START Records to use

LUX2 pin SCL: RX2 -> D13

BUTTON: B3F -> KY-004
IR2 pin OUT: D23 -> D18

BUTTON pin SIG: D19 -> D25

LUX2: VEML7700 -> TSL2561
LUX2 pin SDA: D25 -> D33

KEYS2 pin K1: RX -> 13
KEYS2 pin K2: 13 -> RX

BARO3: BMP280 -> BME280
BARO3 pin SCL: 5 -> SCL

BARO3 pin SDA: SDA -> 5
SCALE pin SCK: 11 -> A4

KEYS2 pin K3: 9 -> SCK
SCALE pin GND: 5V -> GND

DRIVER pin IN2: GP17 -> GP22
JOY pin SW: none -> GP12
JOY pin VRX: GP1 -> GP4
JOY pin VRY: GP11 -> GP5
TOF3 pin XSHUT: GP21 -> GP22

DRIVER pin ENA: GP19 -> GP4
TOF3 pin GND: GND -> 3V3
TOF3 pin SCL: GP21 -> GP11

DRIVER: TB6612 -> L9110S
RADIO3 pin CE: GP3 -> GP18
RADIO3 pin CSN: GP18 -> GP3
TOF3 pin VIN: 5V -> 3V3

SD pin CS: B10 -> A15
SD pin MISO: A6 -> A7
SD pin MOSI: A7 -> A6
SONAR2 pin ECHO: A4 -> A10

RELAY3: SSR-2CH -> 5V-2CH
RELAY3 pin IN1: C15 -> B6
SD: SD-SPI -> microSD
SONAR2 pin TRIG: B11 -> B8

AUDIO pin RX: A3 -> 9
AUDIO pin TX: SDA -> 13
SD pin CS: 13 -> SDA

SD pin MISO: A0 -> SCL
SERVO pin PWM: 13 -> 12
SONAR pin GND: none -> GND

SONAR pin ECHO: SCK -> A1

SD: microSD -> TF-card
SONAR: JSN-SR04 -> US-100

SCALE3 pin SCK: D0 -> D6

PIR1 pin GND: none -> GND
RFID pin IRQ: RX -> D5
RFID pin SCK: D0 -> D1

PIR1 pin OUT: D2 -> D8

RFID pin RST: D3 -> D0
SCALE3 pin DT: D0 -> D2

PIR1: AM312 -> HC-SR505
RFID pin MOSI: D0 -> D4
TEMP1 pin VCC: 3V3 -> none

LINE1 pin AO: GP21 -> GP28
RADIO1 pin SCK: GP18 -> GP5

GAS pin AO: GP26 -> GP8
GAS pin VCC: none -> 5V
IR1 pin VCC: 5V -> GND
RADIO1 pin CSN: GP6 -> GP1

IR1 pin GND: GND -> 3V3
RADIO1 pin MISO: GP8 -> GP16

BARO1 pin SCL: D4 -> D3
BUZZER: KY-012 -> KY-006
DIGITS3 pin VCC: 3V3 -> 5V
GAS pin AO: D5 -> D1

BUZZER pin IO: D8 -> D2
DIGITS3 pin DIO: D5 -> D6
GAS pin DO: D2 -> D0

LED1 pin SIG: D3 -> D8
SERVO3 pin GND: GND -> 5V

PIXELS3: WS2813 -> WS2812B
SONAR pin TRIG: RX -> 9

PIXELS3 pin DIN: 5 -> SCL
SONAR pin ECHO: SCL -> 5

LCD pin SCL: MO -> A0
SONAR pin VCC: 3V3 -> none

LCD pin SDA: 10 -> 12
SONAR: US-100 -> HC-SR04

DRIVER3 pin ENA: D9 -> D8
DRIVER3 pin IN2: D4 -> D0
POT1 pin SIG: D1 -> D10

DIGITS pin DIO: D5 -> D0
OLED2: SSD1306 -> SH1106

END Records to use

What the task requires » So that nothing is lost, write out each record exactly as it appears above.

Exercise response »
LUX2 pin SCL: RX2 -> D13

BUTTON: B3F -> KY-004
IR2 pin OUT: D23 -> D18

BUTTON pin SIG: D19 -> D25

LUX2: VEML7700 -> TSL2561
LUX2 pin SDA: D25 -> D33

KEYS2 pin K1: RX -> 13
KEYS2 pin K2: 13 -> RX

BARO3: BMP280 -> BME280
BARO3 pin SCL: 5 -> SCL

BARO3 pin SDA: SDA -> 5
SCALE pin SCK: 11 -> A4

KEYS2 pin K3: 9 -> SCK
SCALE pin GND: 5V -> GND

DRIVER pin IN2: GP17 -> GP22
JOY pin SW: none -> GP12
JOY pin VRX: GP1 -> GP4
JOY pin VRY: GP11 -> GP5
TOF3 pin XSHUT: GP21 -> GP22

DRIVER pin ENA: GP19 -> GP4
TOF3 pin GND: GND -> 3V3
TOF3 pin SCL: GP21 -> GP11

DRIVER: TB6612 -> L9110S
RADIO3 pin CE: GP3 -> GP18
RADIO3 pin CSN: GP18 -> GP3
TOF3 pin VIN: 5V -> 3V3

SD pin CS: B10 -> A15
SD pin MISO: A6 -> A7
SD pin MOSI: A7 -> A6
SONAR2 pin ECHO: A4 -> A10

RELAY3: SSR-2CH -> 5V-2CH
RELAY3 pin IN1: C15 -> B6
SD: SD-SPI -> microSD
SONAR2 pin TRIG: B11 -> B8

AUDIO pin RX: A3 -> 9
AUDIO pin TX: SDA -> 13
SD pin CS: 13 -> SDA

SD pin MISO: A0 -> SCL
SERVO pin PWM: 13 -> 12
SONAR pin GND: none -> GND

SONAR pin ECHO: SCK -> A1

SD: microSD -> TF-card
SONAR: JSN-SR04 -> US-100

SCALE3 pin SCK: D0 -> D6

PIR1 pin GND: none -> GND
RFID pin IRQ: RX -> D5
RFID pin SCK: D0 -> D1

PIR1 pin OUT: D2 -> D8

RFID pin RST: D3 -> D0
SCALE3 pin DT: D0 -> D2

PIR1: AM312 -> HC-SR505
RFID pin MOSI: D0 -> D4
TEMP1 pin VCC: 3V3 -> none

LINE1 pin AO: GP21 -> GP28
RADIO1 pin SCK: GP18 -> GP5

GAS pin AO: GP26 -> GP8
GAS pin VCC: none -> 5V
IR1 pin VCC: 5V -> GND
RADIO1 pin CSN: GP6 -> GP1

IR1 pin GND: GND -> 3V3
RADIO1 pin MISO: GP8 -> GP16

BARO1 pin SCL: D4 -> D3
BUZZER: KY-012 -> KY-006
DIGITS3 pin VCC: 3V3 -> 5V
GAS pin AO: D5 -> D1

BUZZER pin IO: D8 -> D2
DIGITS3 pin DIO: D5 -> D6
GAS pin DO: D2 -> D0

LED1 pin SIG: D3 -> D8
SERVO3 pin GND: GND -> 5V

PIXELS3: WS2813 -> WS2812B
SONAR pin TRIG: RX -> 9

PIXELS3 pin DIN: 5 -> SCL
SONAR pin ECHO: SCL -> 5

LCD pin SCL: MO -> A0
SONAR pin VCC: 3V3 -> none

LCD pin SDA: 10 -> 12
SONAR: US-100 -> HC-SR04

DRIVER3 pin ENA: D9 -> D8
DRIVER3 pin IN2: D4 -> D0
POT1 pin SIG: D1 -> D10

DIGITS pin DIO: D5 -> D0
OLED2: SSD1306 -> SH1106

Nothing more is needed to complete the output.